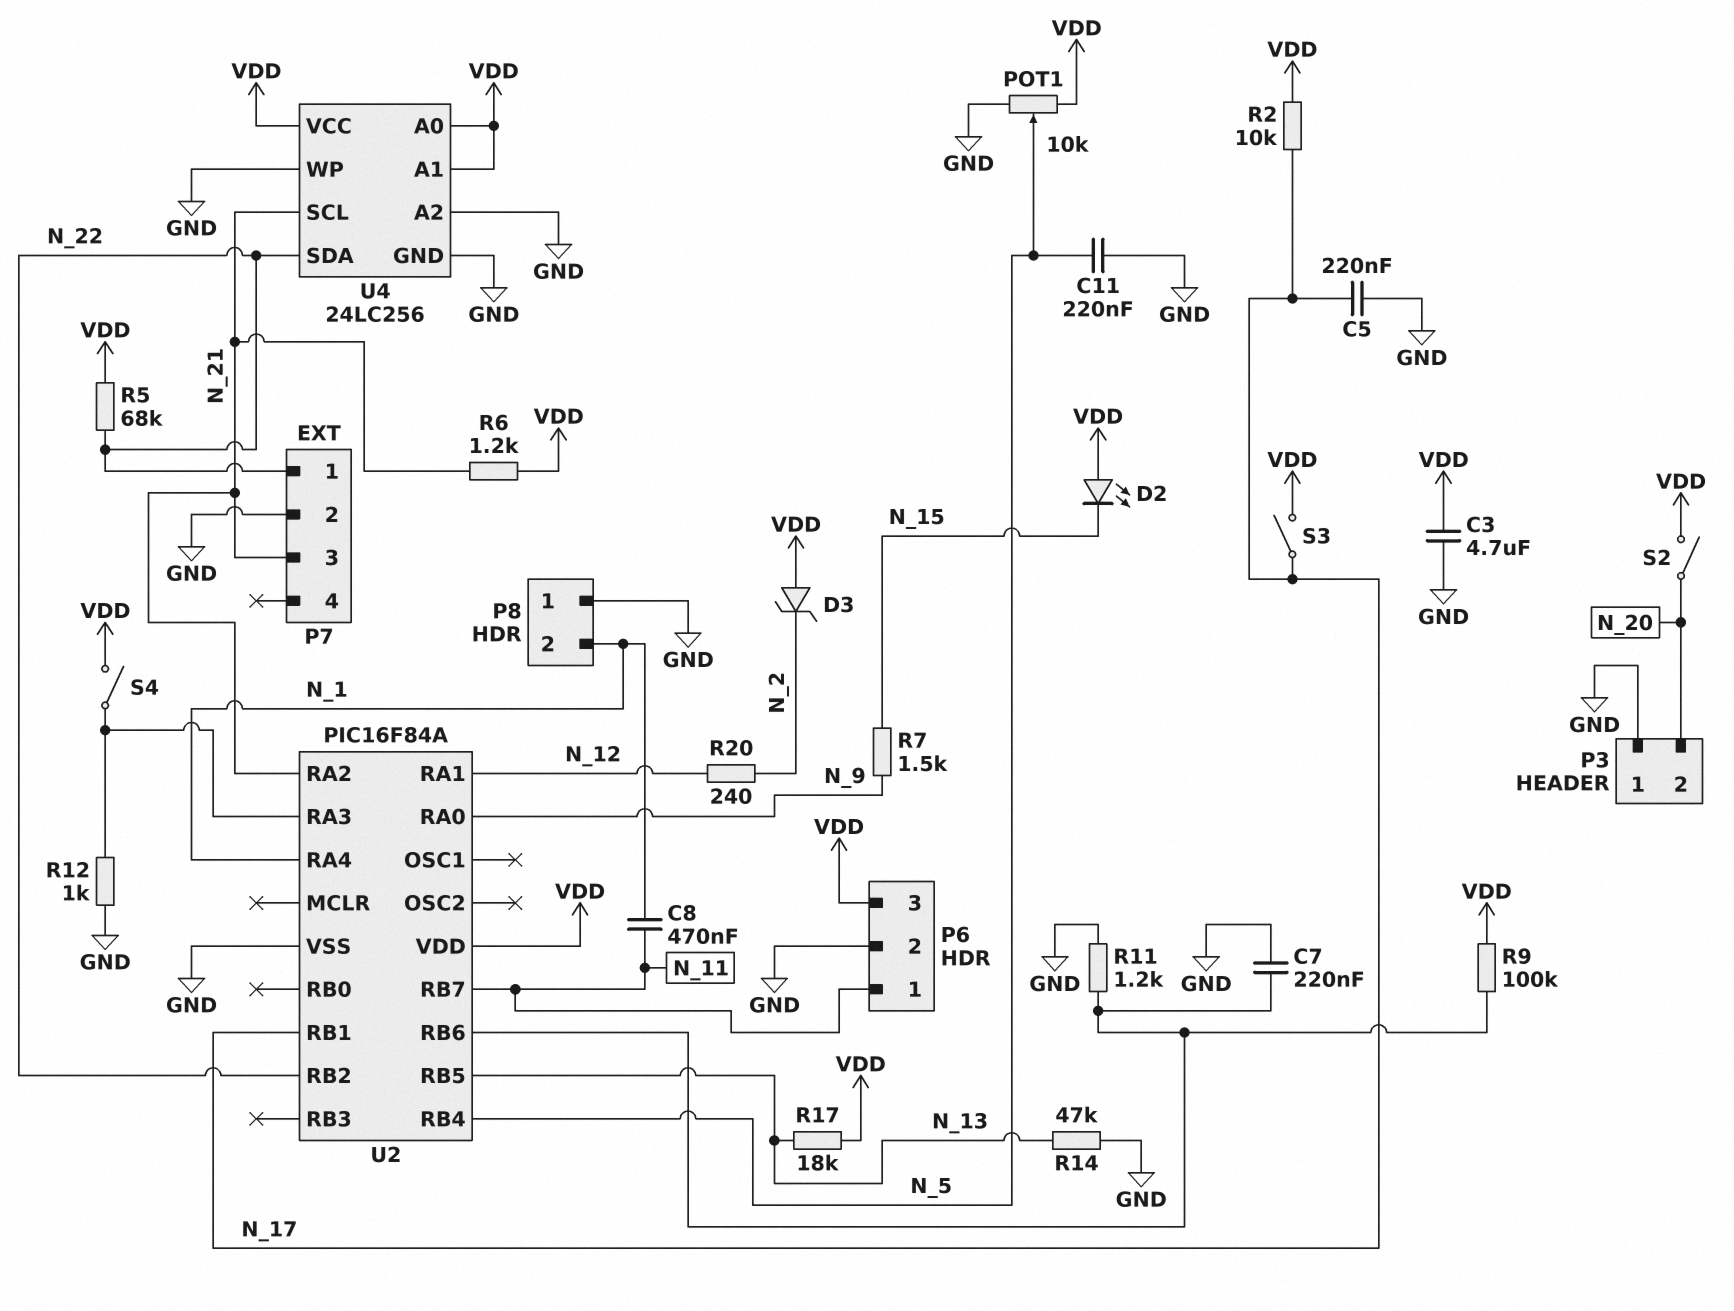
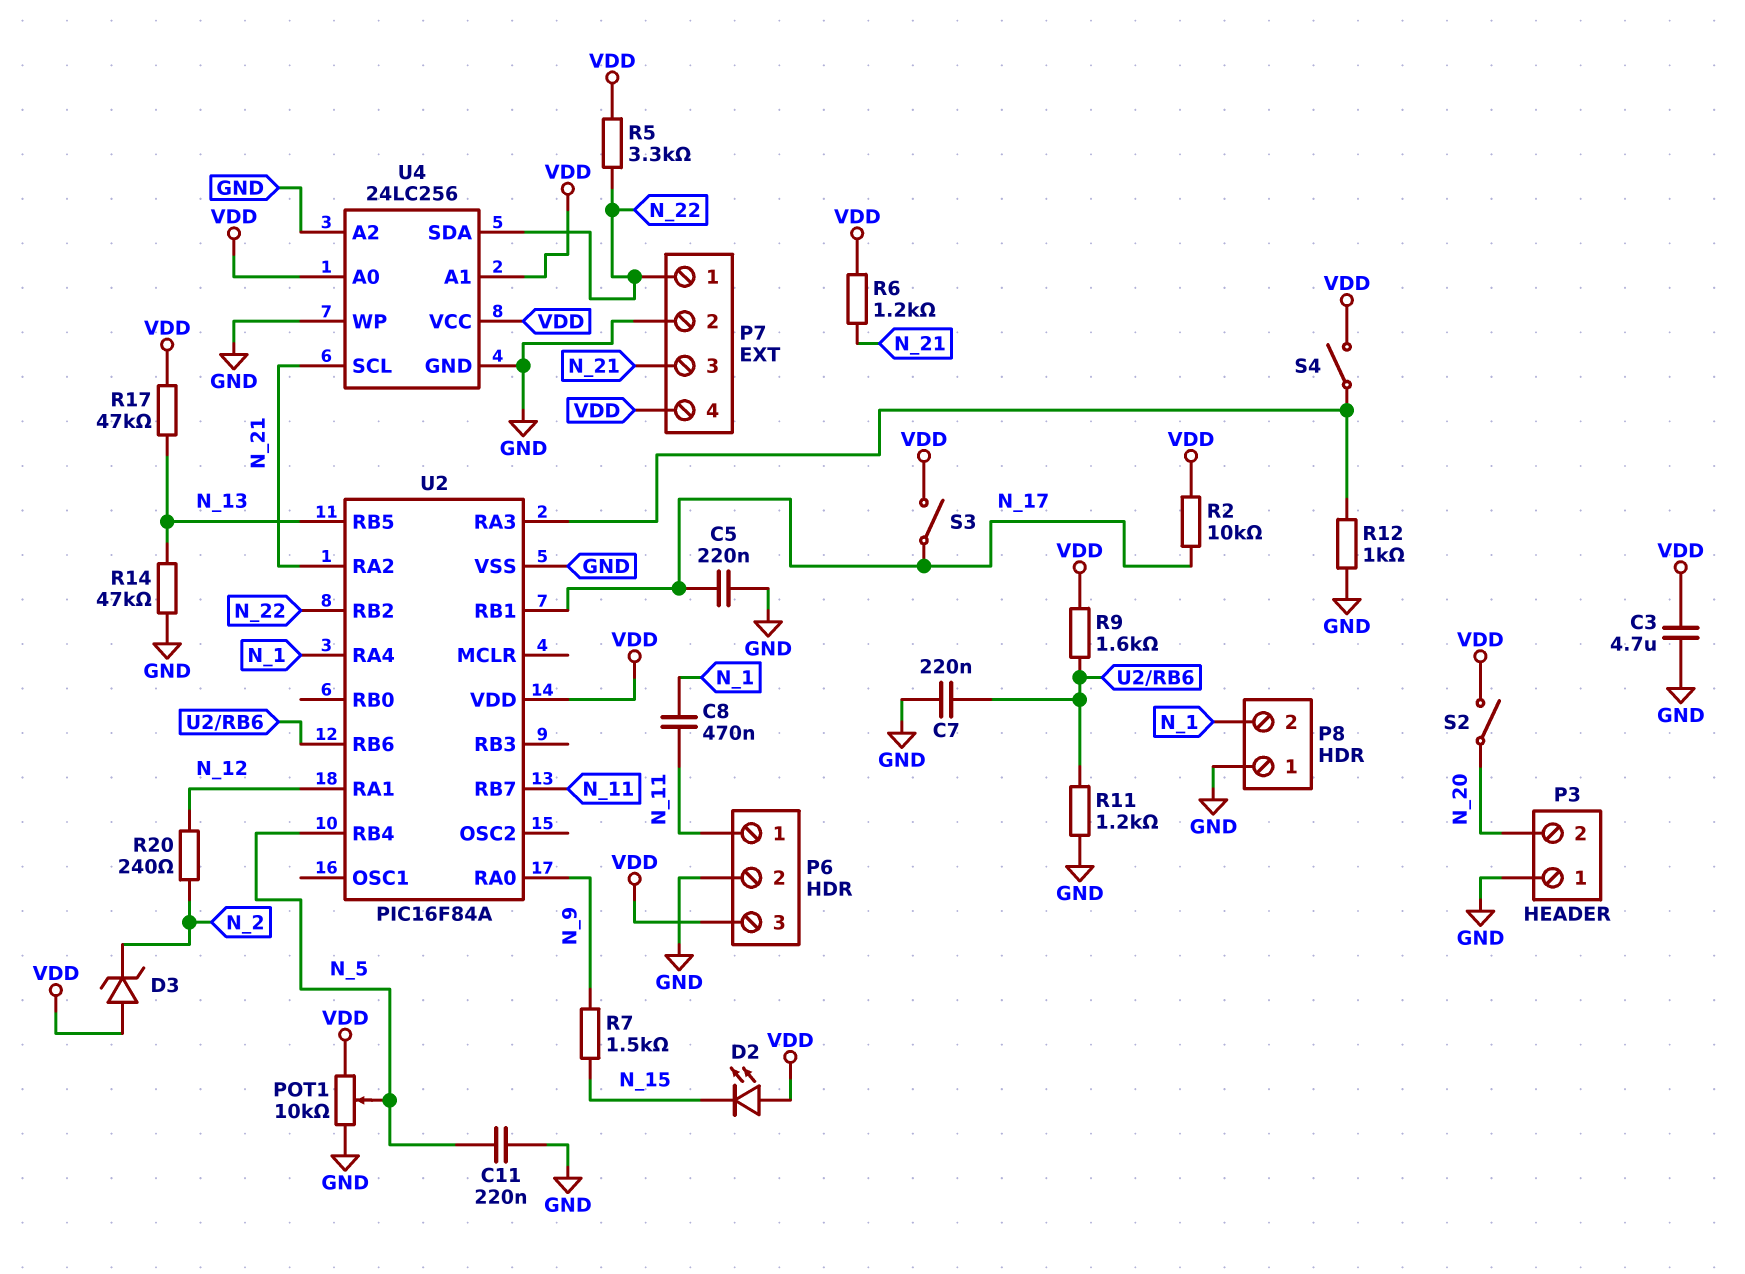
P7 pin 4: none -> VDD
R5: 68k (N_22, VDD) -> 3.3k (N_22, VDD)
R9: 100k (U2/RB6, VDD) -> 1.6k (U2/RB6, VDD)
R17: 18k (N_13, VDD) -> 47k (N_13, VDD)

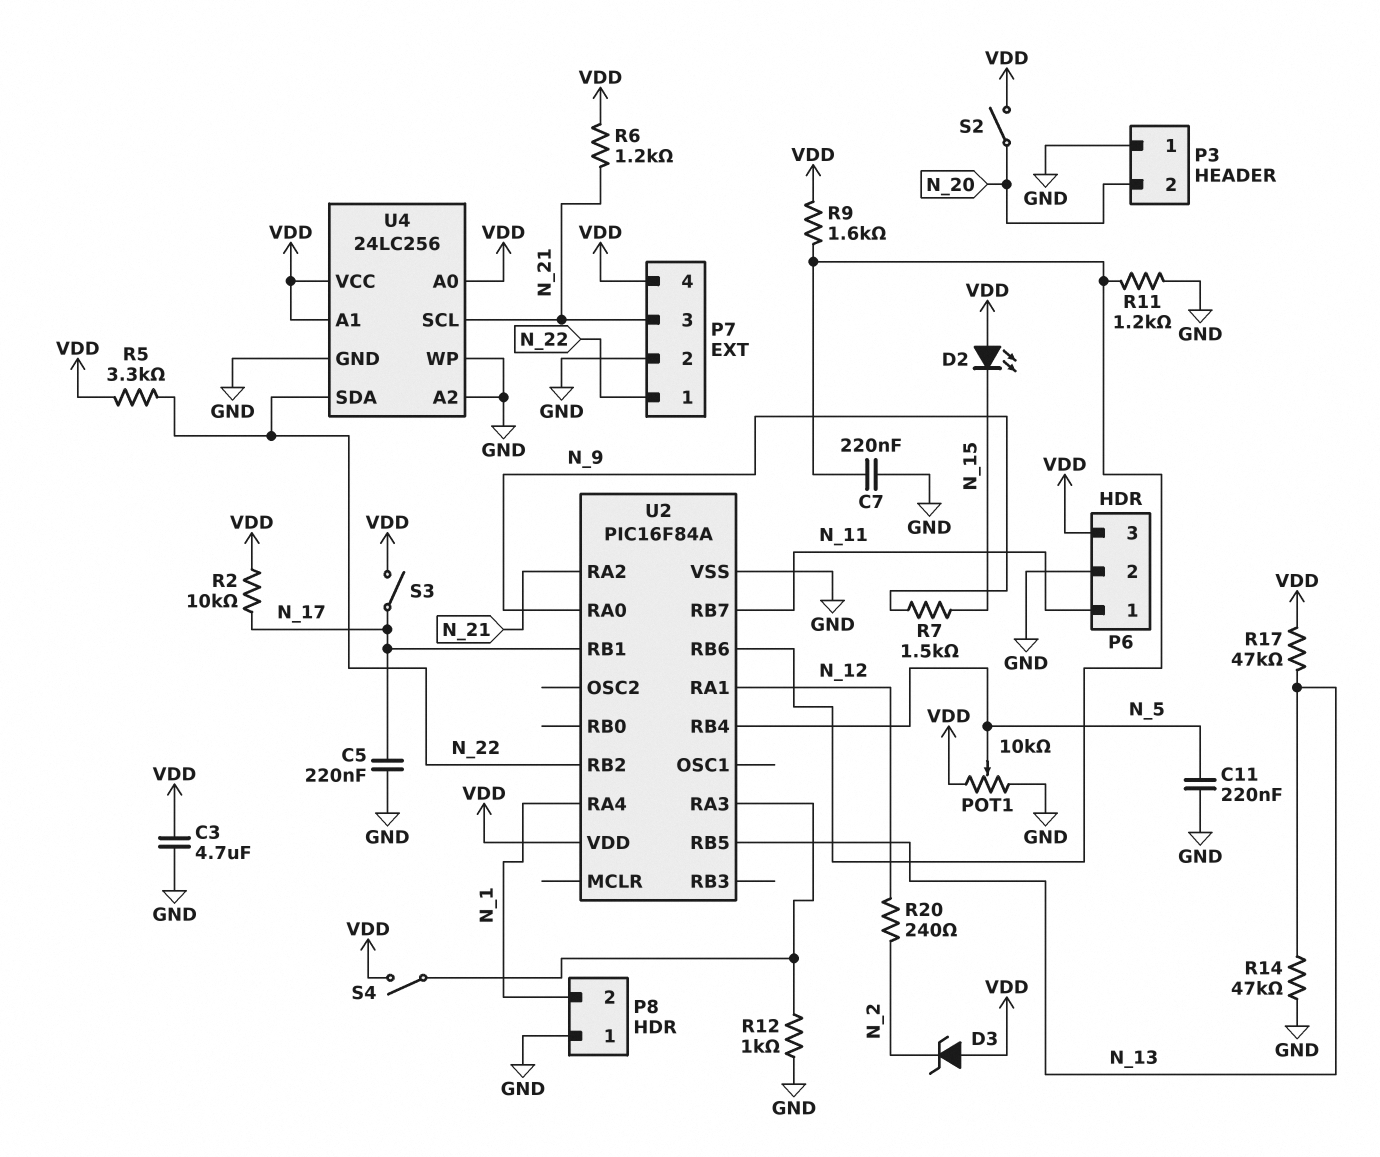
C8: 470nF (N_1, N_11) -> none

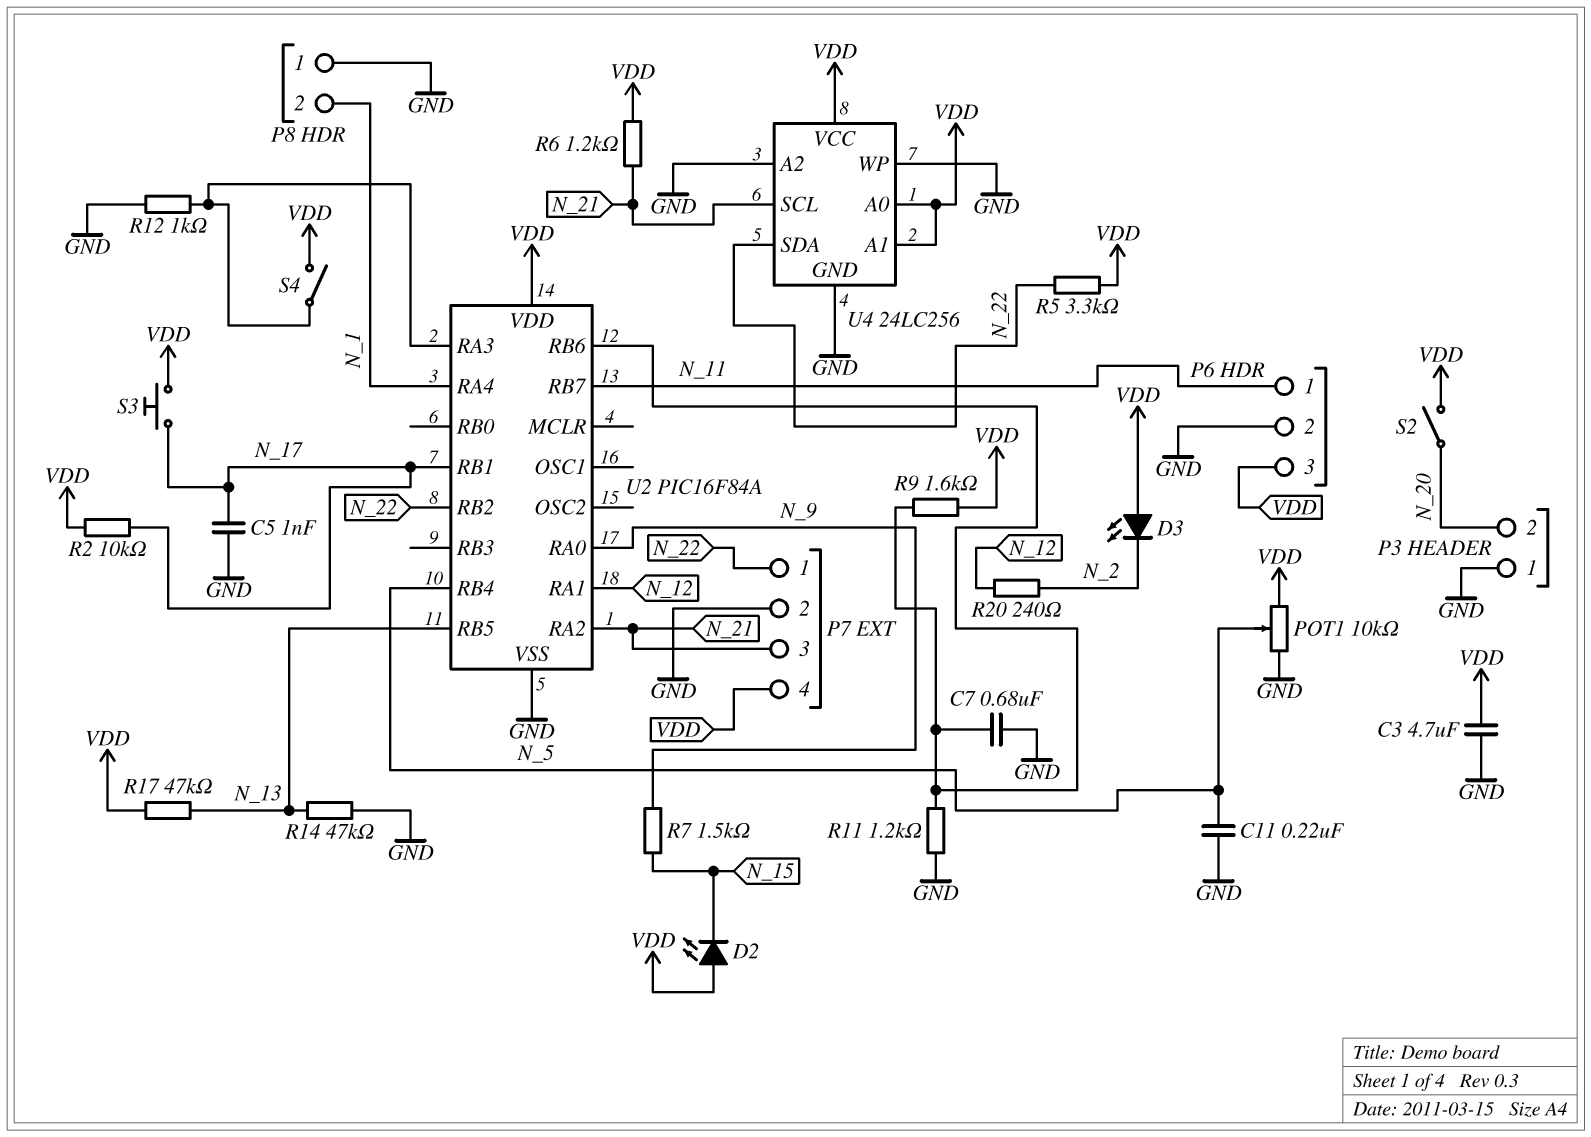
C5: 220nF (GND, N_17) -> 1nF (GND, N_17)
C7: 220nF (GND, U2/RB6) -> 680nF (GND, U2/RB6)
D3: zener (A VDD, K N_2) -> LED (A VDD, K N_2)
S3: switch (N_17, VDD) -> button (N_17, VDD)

TASK DESCRIPTION: Starting at the line with "R5: 68k (N_22, VDD) -> 3.3k (N_22, VDD)" and stopping at the final line of the material, reproduce each line exactly, both ends included. Leave the pictures out.

RESPONSE AREA:
R5: 68k (N_22, VDD) -> 3.3k (N_22, VDD)
R9: 100k (U2/RB6, VDD) -> 1.6k (U2/RB6, VDD)
R17: 18k (N_13, VDD) -> 47k (N_13, VDD)

C8: 470nF (N_1, N_11) -> none

C5: 220nF (GND, N_17) -> 1nF (GND, N_17)
C7: 220nF (GND, U2/RB6) -> 680nF (GND, U2/RB6)
D3: zener (A VDD, K N_2) -> LED (A VDD, K N_2)
S3: switch (N_17, VDD) -> button (N_17, VDD)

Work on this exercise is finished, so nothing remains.